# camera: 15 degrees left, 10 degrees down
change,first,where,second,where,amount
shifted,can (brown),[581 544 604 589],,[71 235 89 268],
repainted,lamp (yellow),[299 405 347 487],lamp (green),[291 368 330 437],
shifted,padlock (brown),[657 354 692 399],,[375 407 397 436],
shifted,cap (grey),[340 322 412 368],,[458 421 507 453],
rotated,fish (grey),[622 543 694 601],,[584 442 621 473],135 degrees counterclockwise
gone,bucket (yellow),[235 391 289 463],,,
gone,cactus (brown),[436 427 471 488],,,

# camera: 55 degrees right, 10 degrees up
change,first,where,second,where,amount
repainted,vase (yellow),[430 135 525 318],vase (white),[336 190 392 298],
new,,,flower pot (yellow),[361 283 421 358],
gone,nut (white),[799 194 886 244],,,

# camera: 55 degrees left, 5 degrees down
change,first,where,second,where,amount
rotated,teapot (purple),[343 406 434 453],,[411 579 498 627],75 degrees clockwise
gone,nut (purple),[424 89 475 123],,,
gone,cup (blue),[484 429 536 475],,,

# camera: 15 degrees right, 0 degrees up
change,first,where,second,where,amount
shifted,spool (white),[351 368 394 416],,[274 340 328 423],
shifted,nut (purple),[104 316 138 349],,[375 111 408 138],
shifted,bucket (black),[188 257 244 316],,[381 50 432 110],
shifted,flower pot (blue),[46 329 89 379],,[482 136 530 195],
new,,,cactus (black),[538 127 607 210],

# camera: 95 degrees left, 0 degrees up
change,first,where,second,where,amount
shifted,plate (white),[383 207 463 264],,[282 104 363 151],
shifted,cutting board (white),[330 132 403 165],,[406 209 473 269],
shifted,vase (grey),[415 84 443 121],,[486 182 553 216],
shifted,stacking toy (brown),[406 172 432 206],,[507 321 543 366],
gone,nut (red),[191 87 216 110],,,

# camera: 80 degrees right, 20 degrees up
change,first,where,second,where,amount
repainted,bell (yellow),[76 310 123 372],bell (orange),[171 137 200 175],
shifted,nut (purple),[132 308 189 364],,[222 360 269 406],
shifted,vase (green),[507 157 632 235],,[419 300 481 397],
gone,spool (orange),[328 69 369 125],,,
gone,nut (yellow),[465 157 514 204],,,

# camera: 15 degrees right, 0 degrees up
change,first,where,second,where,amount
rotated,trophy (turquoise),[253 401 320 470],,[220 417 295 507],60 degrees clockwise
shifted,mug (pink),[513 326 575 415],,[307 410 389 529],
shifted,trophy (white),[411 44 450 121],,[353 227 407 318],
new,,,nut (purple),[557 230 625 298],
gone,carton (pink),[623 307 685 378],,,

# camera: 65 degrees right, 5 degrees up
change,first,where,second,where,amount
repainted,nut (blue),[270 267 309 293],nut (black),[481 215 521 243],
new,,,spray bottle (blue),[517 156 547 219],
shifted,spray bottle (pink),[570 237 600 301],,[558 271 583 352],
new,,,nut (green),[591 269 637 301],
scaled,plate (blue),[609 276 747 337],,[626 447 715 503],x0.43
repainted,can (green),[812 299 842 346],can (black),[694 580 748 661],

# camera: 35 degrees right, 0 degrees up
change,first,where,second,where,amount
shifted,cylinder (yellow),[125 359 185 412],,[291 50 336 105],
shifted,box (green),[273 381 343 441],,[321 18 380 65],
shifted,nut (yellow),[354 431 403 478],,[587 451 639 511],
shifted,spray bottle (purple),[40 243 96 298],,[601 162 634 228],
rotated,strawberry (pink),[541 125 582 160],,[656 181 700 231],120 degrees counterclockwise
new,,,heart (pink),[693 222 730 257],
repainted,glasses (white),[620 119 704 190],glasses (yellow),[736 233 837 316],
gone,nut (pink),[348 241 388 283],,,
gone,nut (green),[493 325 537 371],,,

WHAT YOU WILL DO>
What you return should be the lines from the start of the data through the line with "gone,bucket (yellow),[235 391", quoted exactly and nothing more.

SOLUTION>
# camera: 15 degrees left, 10 degrees down
change,first,where,second,where,amount
shifted,can (brown),[581 544 604 589],,[71 235 89 268],
repainted,lamp (yellow),[299 405 347 487],lamp (green),[291 368 330 437],
shifted,padlock (brown),[657 354 692 399],,[375 407 397 436],
shifted,cap (grey),[340 322 412 368],,[458 421 507 453],
rotated,fish (grey),[622 543 694 601],,[584 442 621 473],135 degrees counterclockwise
gone,bucket (yellow),[235 391 289 463],,,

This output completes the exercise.